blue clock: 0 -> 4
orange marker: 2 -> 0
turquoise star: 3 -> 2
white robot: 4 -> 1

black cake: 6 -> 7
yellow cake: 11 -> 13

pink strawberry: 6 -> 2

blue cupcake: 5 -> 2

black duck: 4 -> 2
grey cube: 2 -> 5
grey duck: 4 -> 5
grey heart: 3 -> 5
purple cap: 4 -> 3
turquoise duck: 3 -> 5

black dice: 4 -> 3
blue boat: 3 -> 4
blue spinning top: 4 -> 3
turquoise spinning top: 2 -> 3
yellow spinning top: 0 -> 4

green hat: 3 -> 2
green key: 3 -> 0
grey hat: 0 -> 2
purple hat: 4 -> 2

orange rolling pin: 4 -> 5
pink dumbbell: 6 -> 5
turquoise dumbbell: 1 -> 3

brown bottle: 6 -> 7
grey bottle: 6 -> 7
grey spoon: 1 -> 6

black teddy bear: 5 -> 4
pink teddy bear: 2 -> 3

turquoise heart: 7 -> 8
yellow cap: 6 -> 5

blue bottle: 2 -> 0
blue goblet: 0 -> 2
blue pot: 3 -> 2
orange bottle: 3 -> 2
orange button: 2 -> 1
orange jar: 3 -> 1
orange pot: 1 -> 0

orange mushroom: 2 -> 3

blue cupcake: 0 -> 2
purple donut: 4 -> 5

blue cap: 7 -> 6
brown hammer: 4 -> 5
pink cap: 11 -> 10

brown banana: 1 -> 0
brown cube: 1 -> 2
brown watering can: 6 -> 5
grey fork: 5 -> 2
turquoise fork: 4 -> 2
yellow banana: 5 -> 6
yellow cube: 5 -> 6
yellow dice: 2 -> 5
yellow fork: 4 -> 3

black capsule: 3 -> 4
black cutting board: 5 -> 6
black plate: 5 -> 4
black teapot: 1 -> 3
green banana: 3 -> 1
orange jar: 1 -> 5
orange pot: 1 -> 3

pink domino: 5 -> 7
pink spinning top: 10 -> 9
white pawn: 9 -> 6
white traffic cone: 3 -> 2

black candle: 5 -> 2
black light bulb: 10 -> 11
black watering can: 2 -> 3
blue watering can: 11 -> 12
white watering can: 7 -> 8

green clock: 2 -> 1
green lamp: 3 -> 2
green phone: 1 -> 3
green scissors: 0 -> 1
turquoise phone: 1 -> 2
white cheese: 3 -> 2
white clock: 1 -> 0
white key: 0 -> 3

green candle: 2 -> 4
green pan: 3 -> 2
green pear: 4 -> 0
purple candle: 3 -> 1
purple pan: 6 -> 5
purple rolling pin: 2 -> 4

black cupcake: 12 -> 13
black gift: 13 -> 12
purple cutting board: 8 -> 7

* **Your objective**: From the listing above, the lines starting with the one that has "black teddy bear: 5 -> 4" and running through the one that has "brown watering can: 6 -> 5" should be copied exactly, ends included.

* **The completed task**:
black teddy bear: 5 -> 4
pink teddy bear: 2 -> 3

turquoise heart: 7 -> 8
yellow cap: 6 -> 5

blue bottle: 2 -> 0
blue goblet: 0 -> 2
blue pot: 3 -> 2
orange bottle: 3 -> 2
orange button: 2 -> 1
orange jar: 3 -> 1
orange pot: 1 -> 0

orange mushroom: 2 -> 3

blue cupcake: 0 -> 2
purple donut: 4 -> 5

blue cap: 7 -> 6
brown hammer: 4 -> 5
pink cap: 11 -> 10

brown banana: 1 -> 0
brown cube: 1 -> 2
brown watering can: 6 -> 5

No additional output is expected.